Given information:
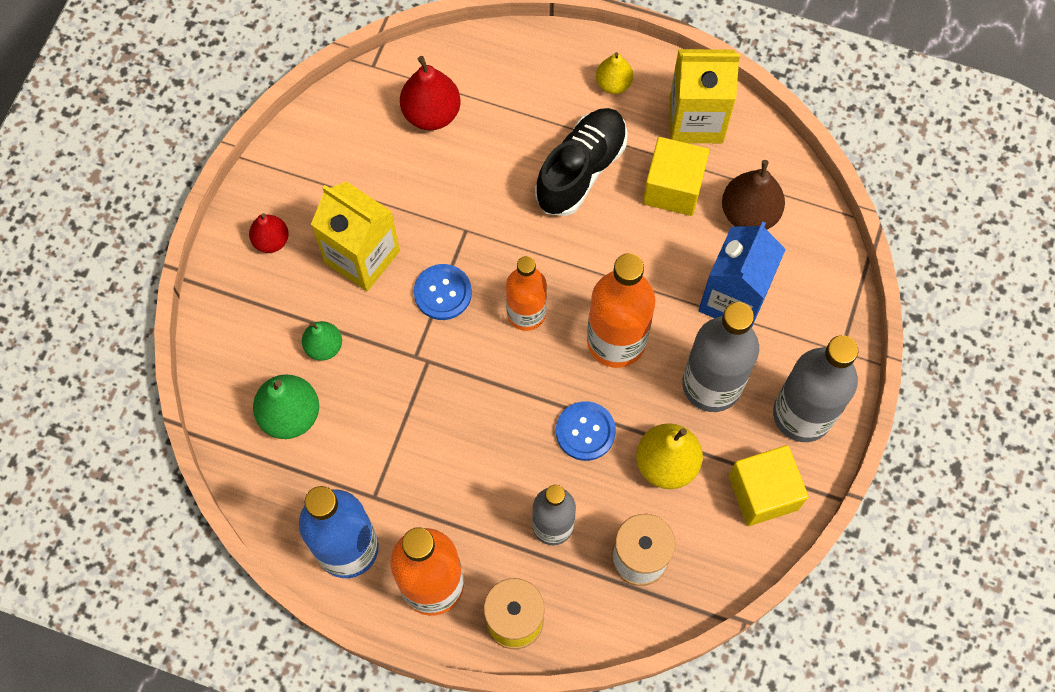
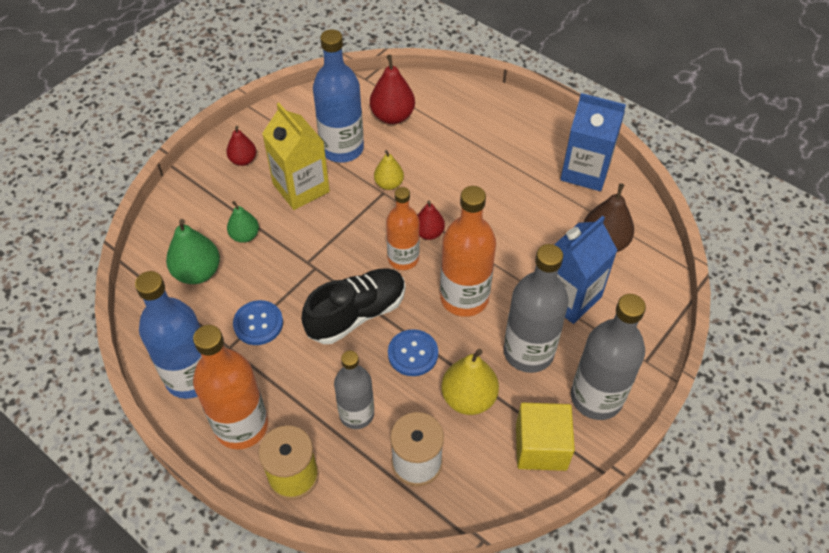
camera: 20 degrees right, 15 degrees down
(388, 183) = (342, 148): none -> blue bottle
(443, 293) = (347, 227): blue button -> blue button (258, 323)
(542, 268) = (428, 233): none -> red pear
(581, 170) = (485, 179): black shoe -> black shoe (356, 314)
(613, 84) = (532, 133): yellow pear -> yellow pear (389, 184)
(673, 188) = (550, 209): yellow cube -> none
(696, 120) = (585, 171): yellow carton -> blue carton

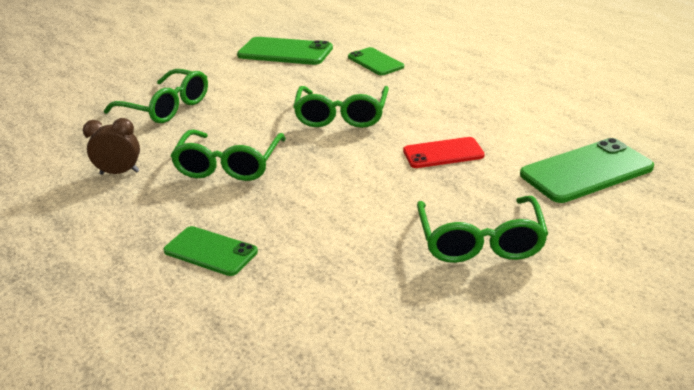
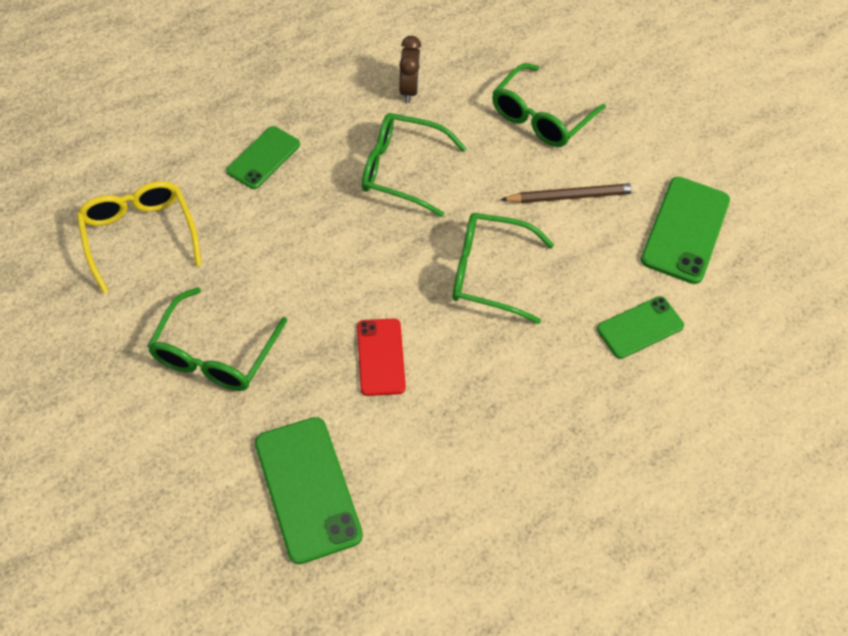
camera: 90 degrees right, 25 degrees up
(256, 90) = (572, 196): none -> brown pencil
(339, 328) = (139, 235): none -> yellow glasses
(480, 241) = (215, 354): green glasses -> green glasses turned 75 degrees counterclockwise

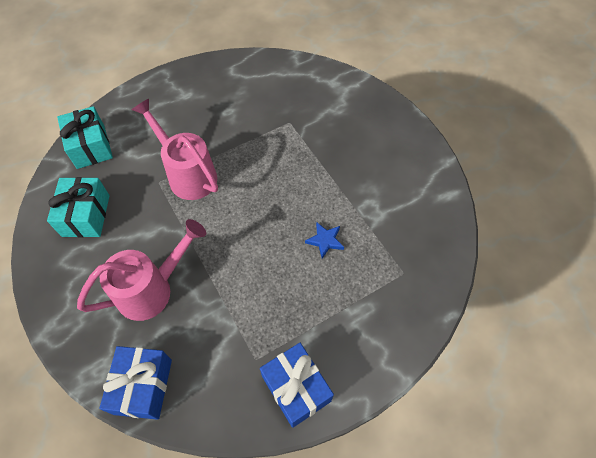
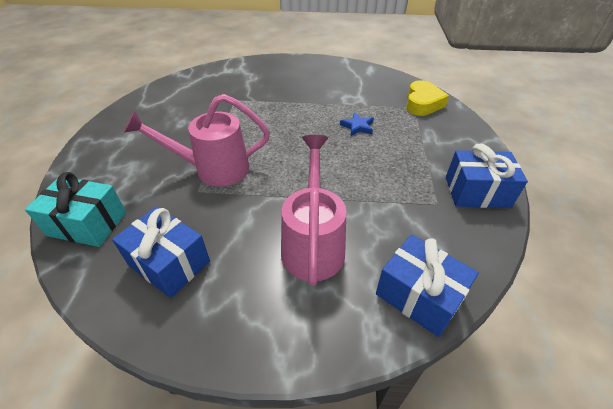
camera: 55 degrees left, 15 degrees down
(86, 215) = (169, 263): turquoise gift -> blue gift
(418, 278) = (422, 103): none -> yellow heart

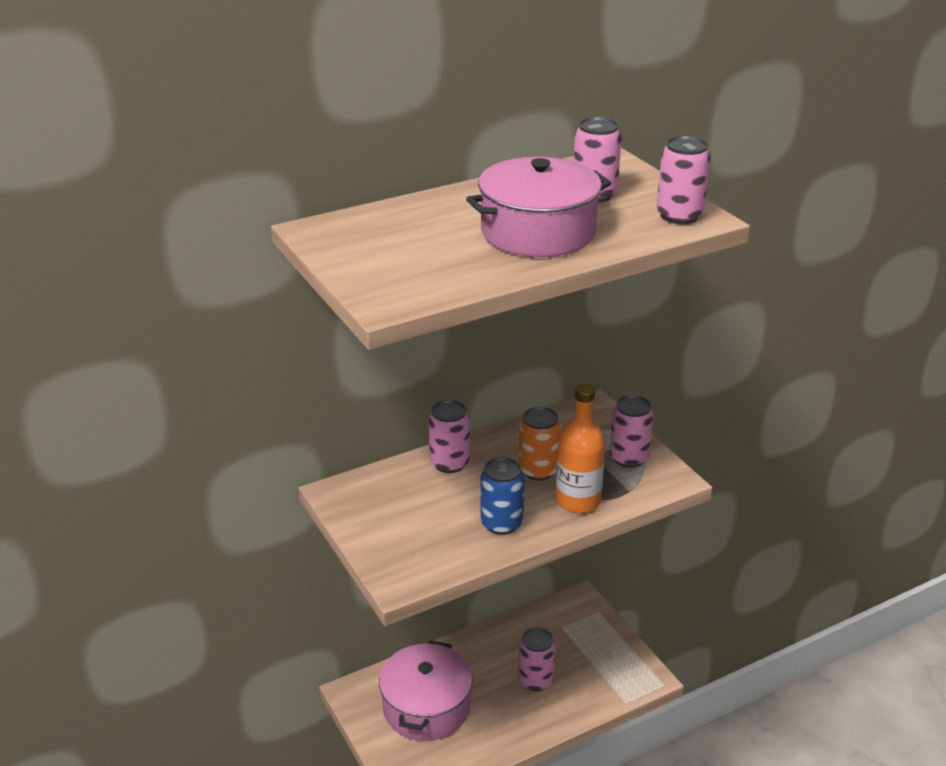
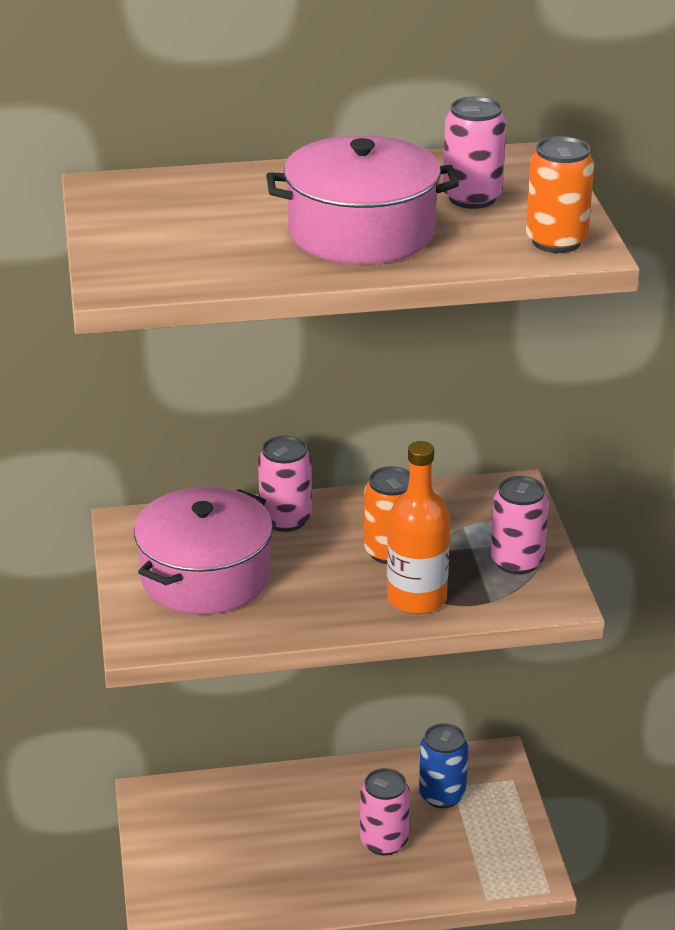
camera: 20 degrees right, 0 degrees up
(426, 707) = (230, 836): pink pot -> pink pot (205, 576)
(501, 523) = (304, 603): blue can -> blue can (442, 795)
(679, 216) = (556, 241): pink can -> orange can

Problem details: Within this listing, how many lines hold "none"? Give the number alone.

Exercise output: 6